> Task to complete
In the records below, some lines contain the word "black". Copy each of them.

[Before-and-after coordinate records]
::::

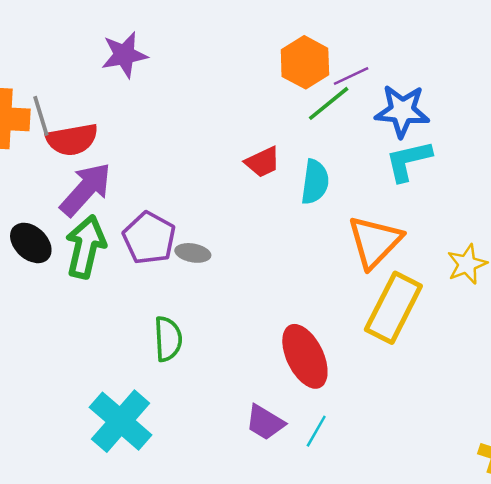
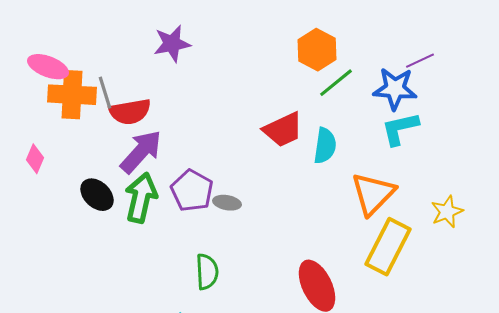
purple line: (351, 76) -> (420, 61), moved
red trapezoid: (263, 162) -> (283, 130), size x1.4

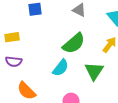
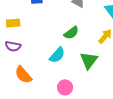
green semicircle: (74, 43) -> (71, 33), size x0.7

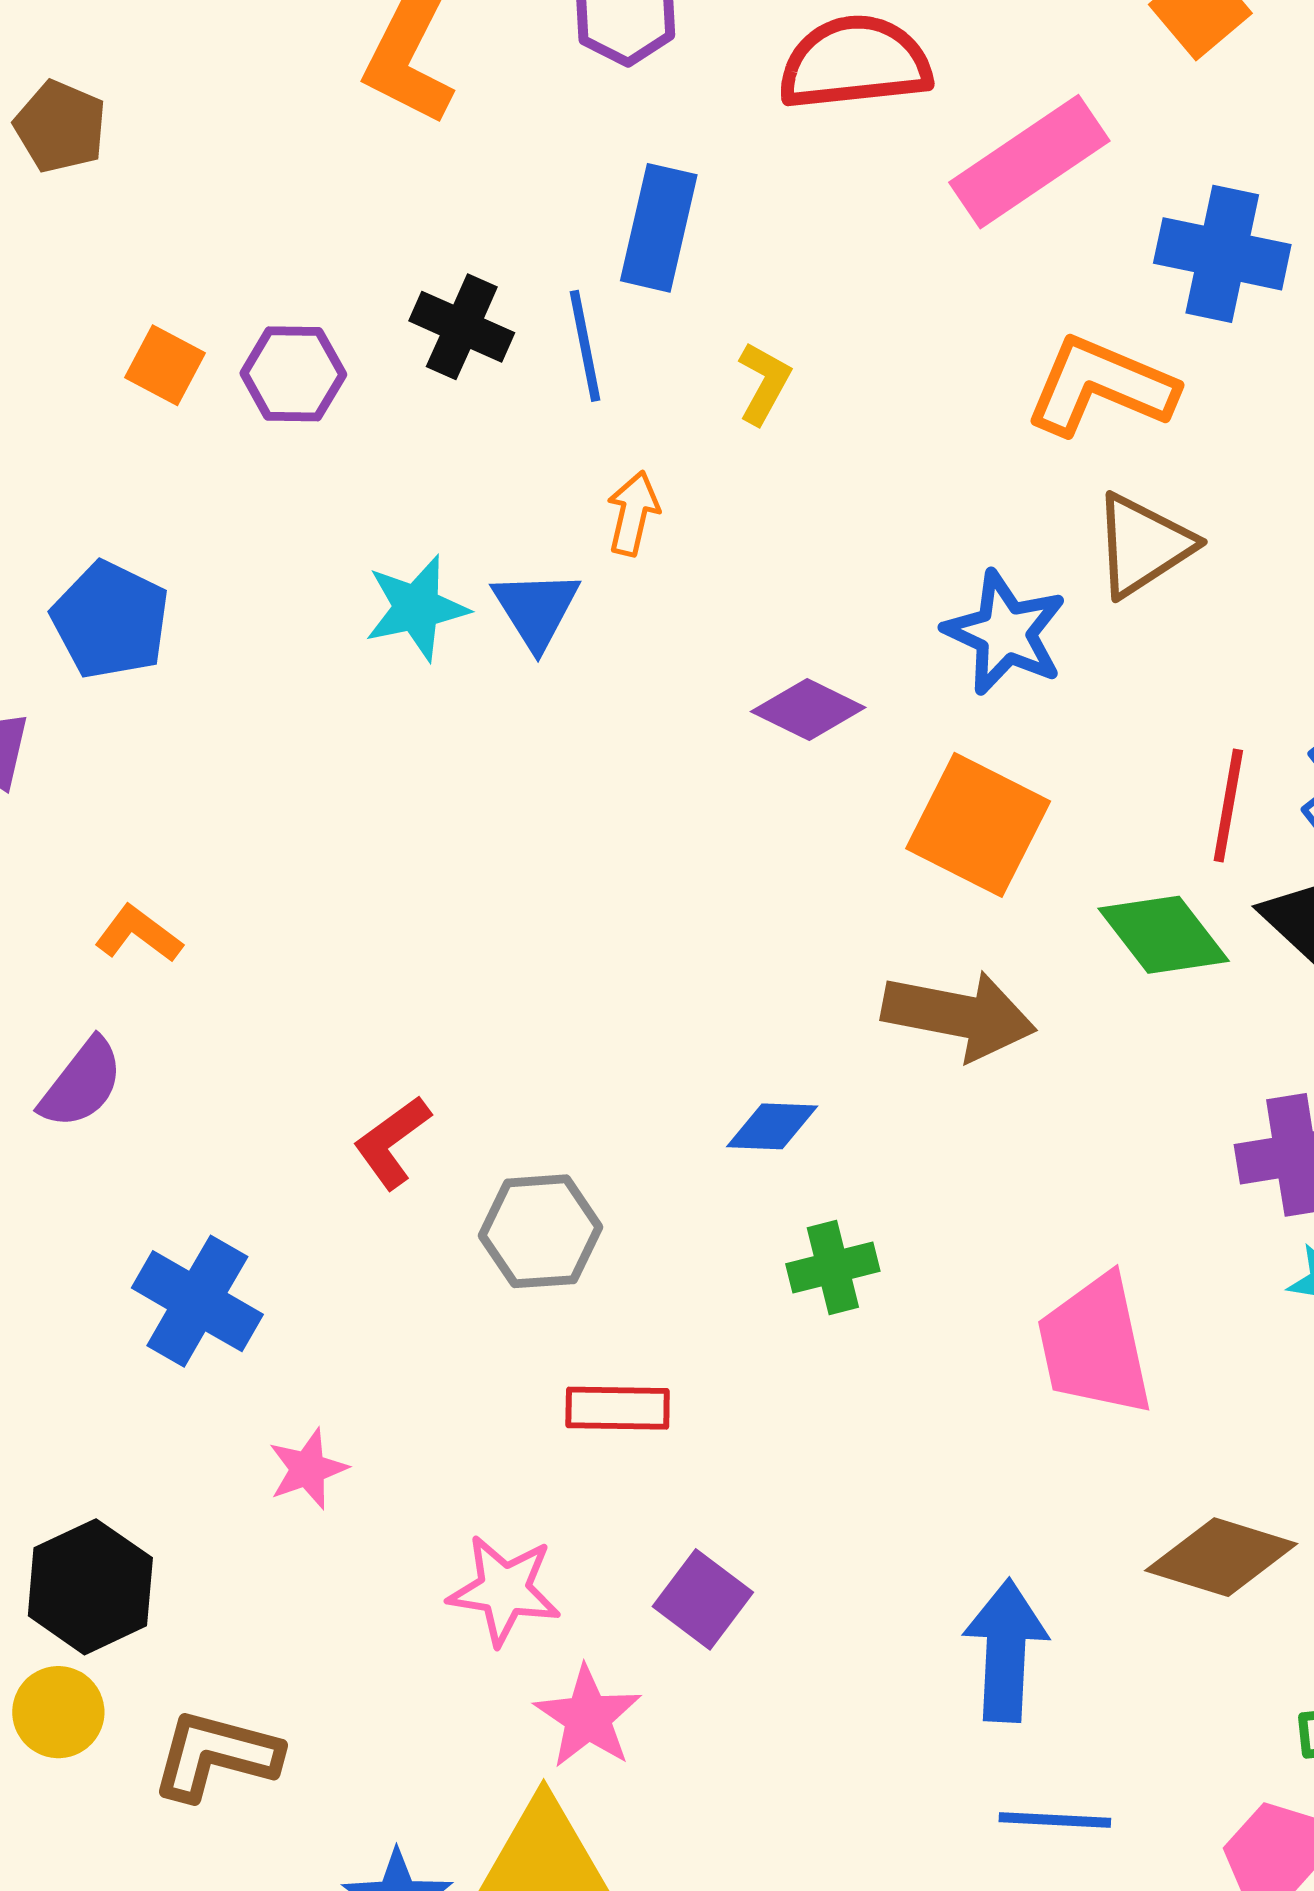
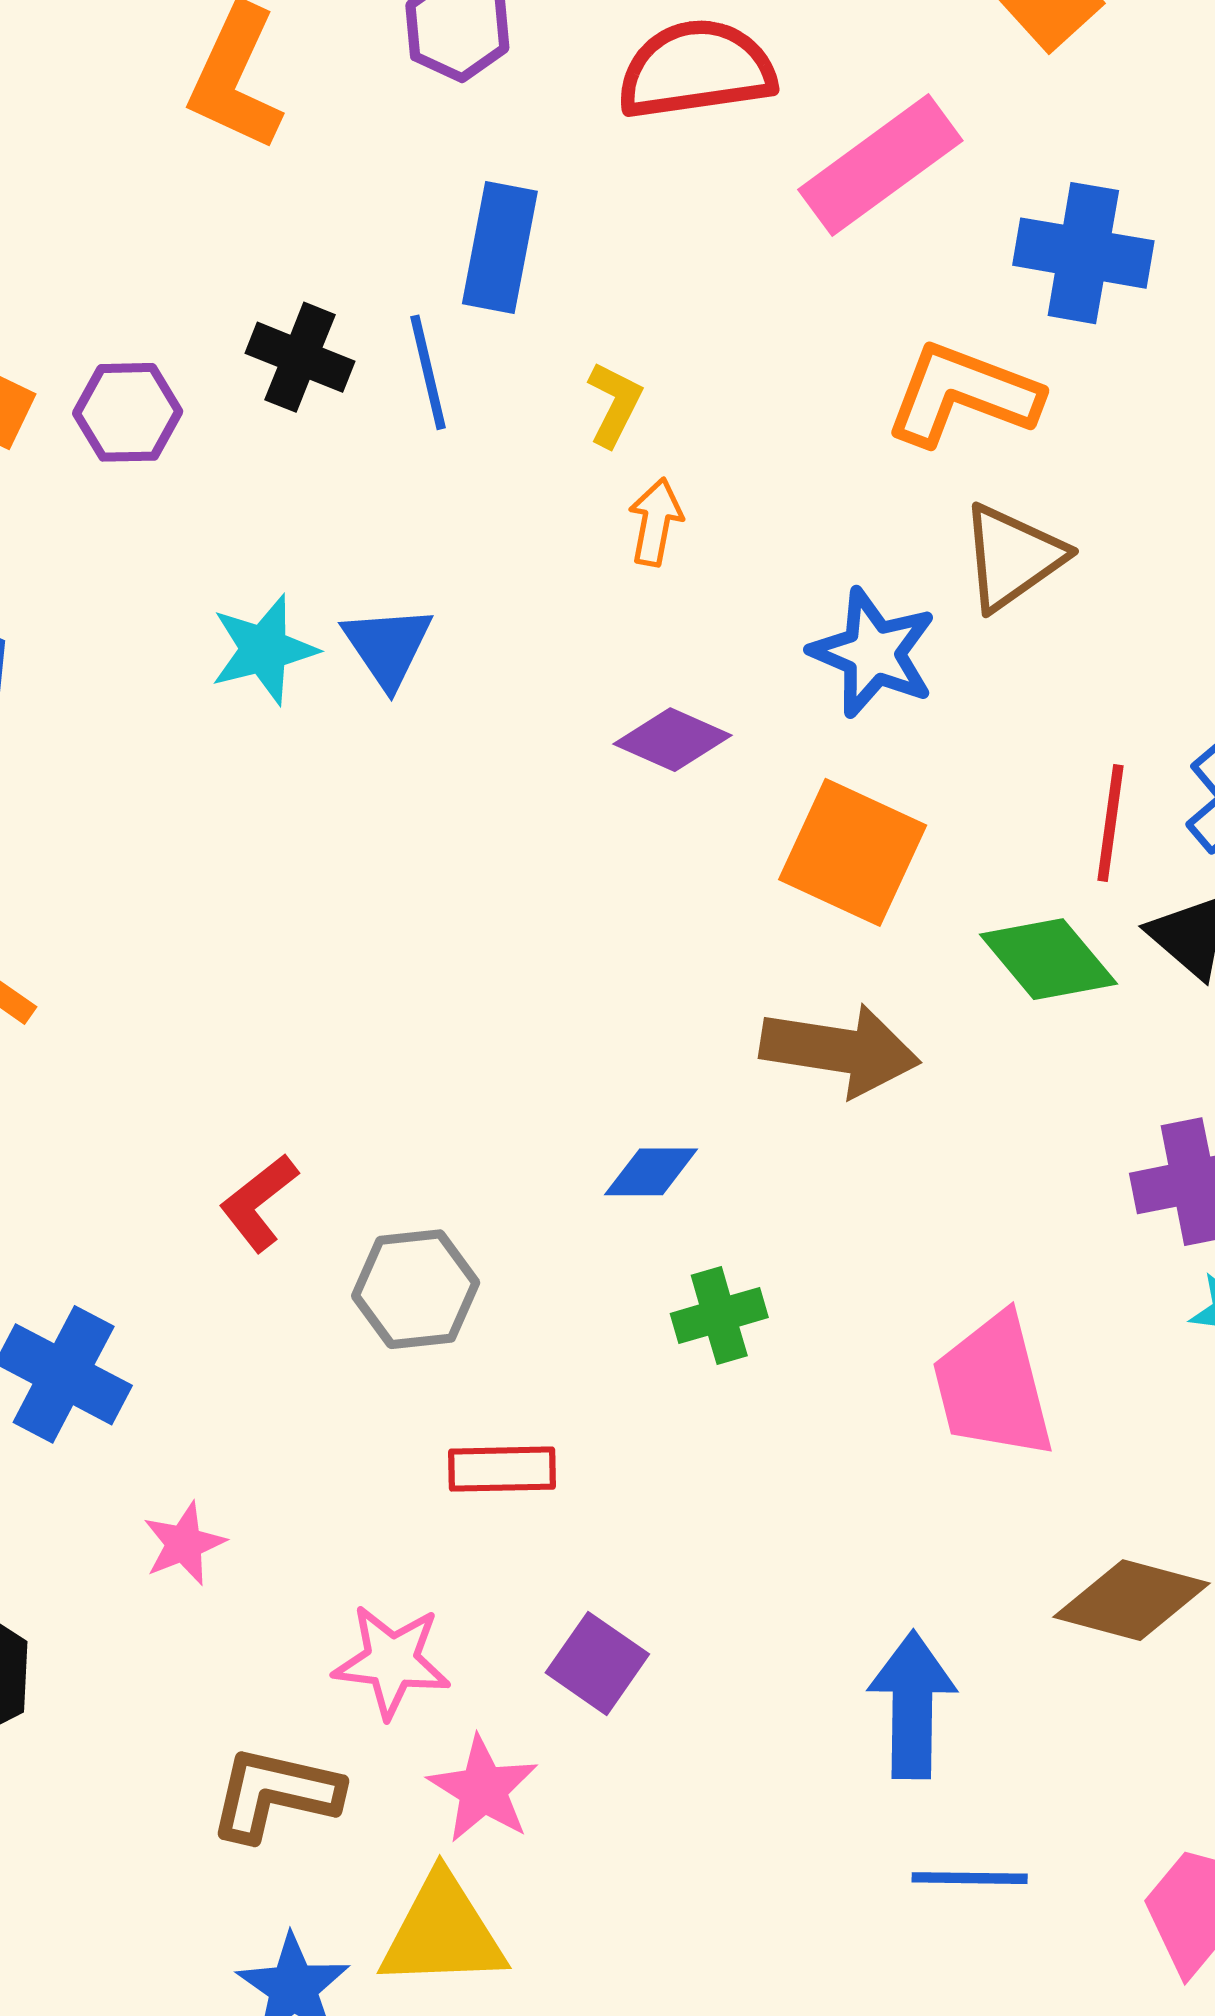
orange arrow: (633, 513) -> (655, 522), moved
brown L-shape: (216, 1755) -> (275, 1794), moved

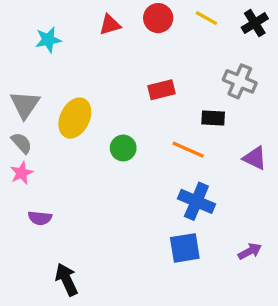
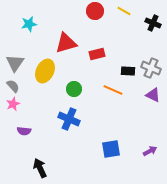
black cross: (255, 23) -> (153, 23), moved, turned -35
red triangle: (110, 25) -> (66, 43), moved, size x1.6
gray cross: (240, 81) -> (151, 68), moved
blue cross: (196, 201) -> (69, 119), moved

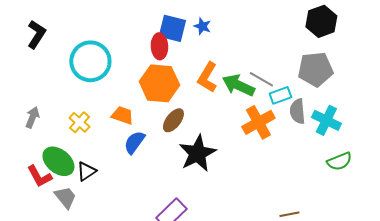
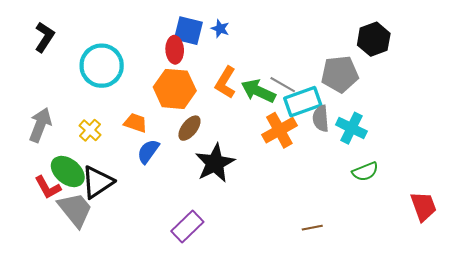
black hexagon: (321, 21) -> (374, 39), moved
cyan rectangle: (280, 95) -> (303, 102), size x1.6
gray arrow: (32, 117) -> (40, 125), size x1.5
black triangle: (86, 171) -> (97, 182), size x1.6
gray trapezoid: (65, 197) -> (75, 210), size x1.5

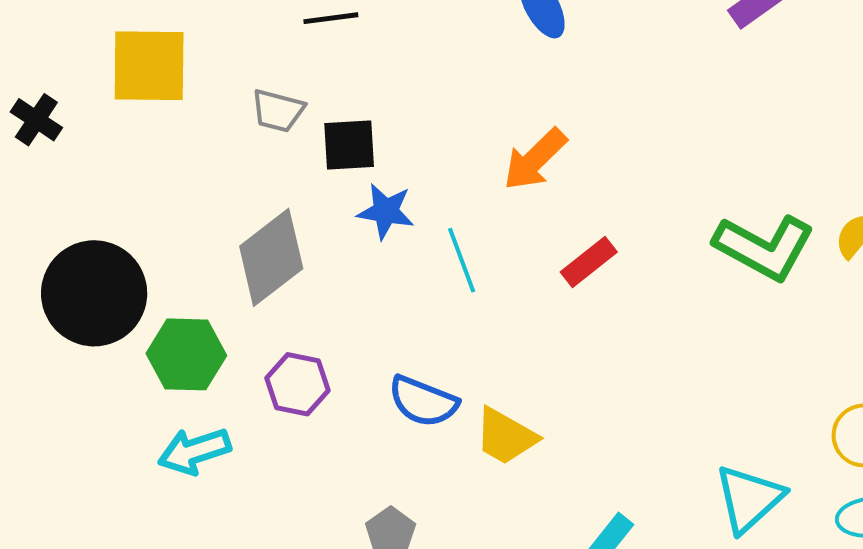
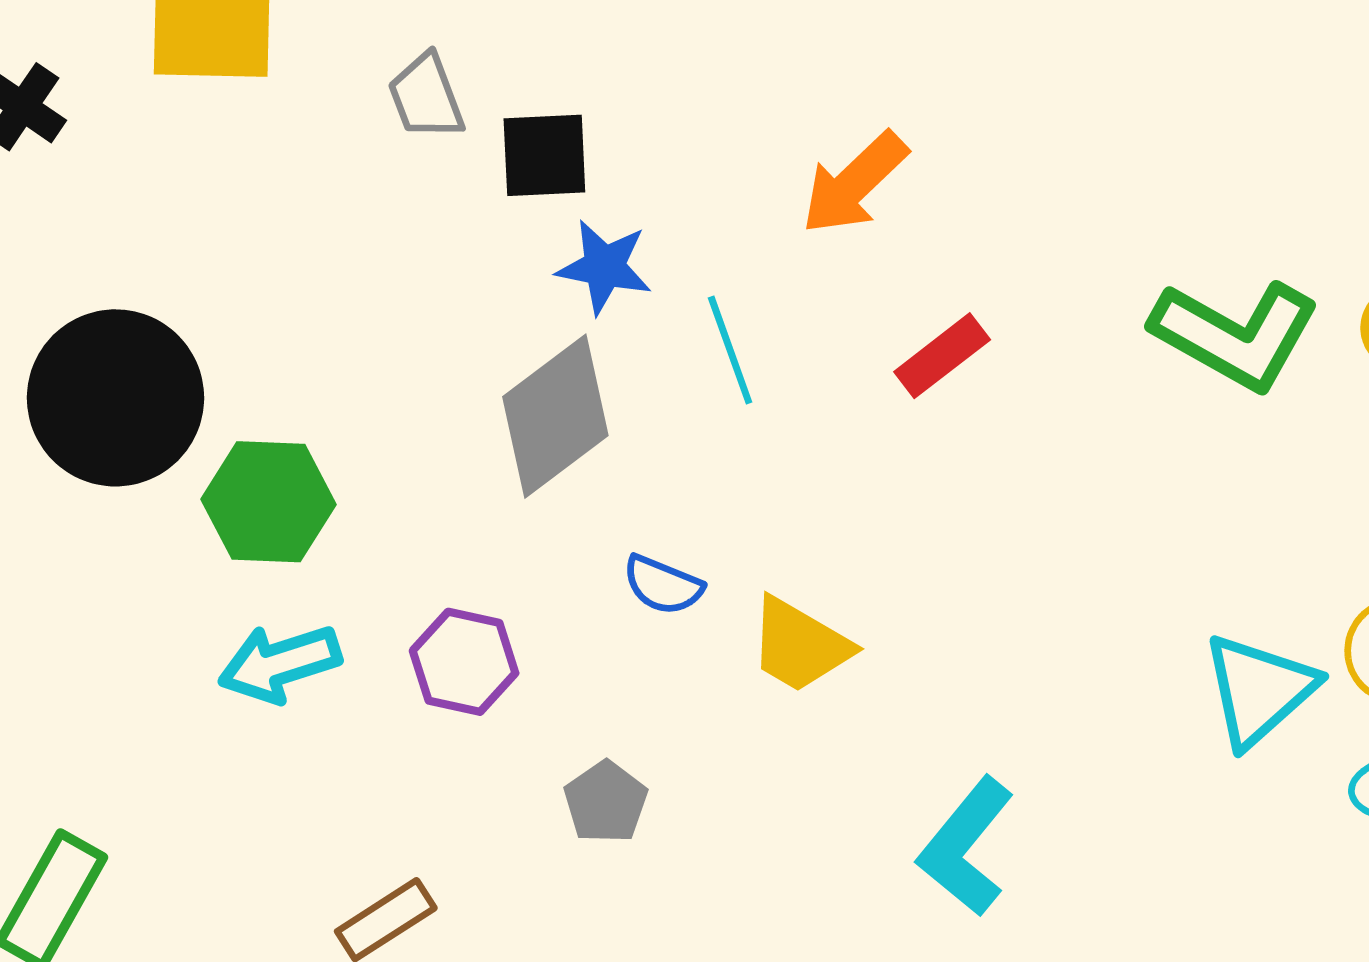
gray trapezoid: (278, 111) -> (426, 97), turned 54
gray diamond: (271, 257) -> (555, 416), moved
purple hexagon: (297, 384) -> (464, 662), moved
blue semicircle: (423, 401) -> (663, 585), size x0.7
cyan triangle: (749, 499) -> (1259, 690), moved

::::

> Task output
black cross: (255, 23) -> (153, 23), moved, turned -35
black hexagon: (321, 21) -> (374, 39), moved
black triangle: (86, 171) -> (97, 182), size x1.6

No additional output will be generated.